■ **The request**: Copy out the following material word for word, leaving every line as it stands.

■ **Material supplied**:
==============================

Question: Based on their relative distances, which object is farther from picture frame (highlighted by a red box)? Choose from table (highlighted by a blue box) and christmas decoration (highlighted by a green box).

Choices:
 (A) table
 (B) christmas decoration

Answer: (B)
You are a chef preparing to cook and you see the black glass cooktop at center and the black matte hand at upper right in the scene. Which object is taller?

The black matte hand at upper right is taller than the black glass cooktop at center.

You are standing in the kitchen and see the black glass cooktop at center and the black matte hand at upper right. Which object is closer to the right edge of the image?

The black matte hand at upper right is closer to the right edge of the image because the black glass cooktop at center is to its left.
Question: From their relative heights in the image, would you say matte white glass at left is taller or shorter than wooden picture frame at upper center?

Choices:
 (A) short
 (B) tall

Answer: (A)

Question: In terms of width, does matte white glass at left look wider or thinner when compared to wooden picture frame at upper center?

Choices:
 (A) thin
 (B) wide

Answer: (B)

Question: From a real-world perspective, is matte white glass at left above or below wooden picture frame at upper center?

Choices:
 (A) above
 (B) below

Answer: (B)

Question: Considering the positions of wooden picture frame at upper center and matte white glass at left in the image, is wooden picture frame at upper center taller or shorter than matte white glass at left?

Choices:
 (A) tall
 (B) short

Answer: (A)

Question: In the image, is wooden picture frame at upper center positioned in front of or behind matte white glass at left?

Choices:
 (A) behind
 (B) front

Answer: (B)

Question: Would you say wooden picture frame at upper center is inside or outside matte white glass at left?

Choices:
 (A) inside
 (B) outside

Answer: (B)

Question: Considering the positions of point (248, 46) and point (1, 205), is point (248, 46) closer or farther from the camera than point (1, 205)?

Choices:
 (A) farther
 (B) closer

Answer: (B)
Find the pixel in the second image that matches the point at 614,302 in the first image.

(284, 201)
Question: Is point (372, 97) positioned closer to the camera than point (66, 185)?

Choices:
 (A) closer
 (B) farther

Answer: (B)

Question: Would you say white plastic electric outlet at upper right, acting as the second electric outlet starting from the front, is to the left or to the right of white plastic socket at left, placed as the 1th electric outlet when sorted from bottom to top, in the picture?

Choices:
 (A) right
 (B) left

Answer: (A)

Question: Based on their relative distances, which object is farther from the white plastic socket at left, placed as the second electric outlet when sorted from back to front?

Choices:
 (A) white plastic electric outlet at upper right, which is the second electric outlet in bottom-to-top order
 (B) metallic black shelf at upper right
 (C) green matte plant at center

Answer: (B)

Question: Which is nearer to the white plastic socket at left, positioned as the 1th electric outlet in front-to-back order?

==============================

■ **Written answer**:
Question: Based on their relative distances, which object is farther from picture frame (highlighted by a red box)? Choose from table (highlighted by a blue box) and christmas decoration (highlighted by a green box).

Choices:
 (A) table
 (B) christmas decoration

Answer: (B)
You are a chef preparing to cook and you see the black glass cooktop at center and the black matte hand at upper right in the scene. Which object is taller?

The black matte hand at upper right is taller than the black glass cooktop at center.

You are standing in the kitchen and see the black glass cooktop at center and the black matte hand at upper right. Which object is closer to the right edge of the image?

The black matte hand at upper right is closer to the right edge of the image because the black glass cooktop at center is to its left.
Question: From their relative heights in the image, would you say matte white glass at left is taller or shorter than wooden picture frame at upper center?

Choices:
 (A) short
 (B) tall

Answer: (A)

Question: In terms of width, does matte white glass at left look wider or thinner when compared to wooden picture frame at upper center?

Choices:
 (A) thin
 (B) wide

Answer: (B)

Question: From a real-world perspective, is matte white glass at left above or below wooden picture frame at upper center?

Choices:
 (A) above
 (B) below

Answer: (B)

Question: Considering the positions of wooden picture frame at upper center and matte white glass at left in the image, is wooden picture frame at upper center taller or shorter than matte white glass at left?

Choices:
 (A) tall
 (B) short

Answer: (A)

Question: In the image, is wooden picture frame at upper center positioned in front of or behind matte white glass at left?

Choices:
 (A) behind
 (B) front

Answer: (B)

Question: Would you say wooden picture frame at upper center is inside or outside matte white glass at left?

Choices:
 (A) inside
 (B) outside

Answer: (B)

Question: Considering the positions of point (248, 46) and point (1, 205), is point (248, 46) closer or farther from the camera than point (1, 205)?

Choices:
 (A) farther
 (B) closer

Answer: (B)
Find the pixel in the second image that matches the point at 614,302 in the first image.

(284, 201)
Question: Is point (372, 97) positioned closer to the camera than point (66, 185)?

Choices:
 (A) closer
 (B) farther

Answer: (B)

Question: Would you say white plastic electric outlet at upper right, acting as the second electric outlet starting from the front, is to the left or to the right of white plastic socket at left, placed as the 1th electric outlet when sorted from bottom to top, in the picture?

Choices:
 (A) right
 (B) left

Answer: (A)

Question: Based on their relative distances, which object is farther from the white plastic socket at left, placed as the second electric outlet when sorted from back to front?

Choices:
 (A) white plastic electric outlet at upper right, which is the second electric outlet in bottom-to-top order
 (B) metallic black shelf at upper right
 (C) green matte plant at center

Answer: (B)

Question: Which is nearer to the white plastic socket at left, positioned as the 1th electric outlet in front-to-back order?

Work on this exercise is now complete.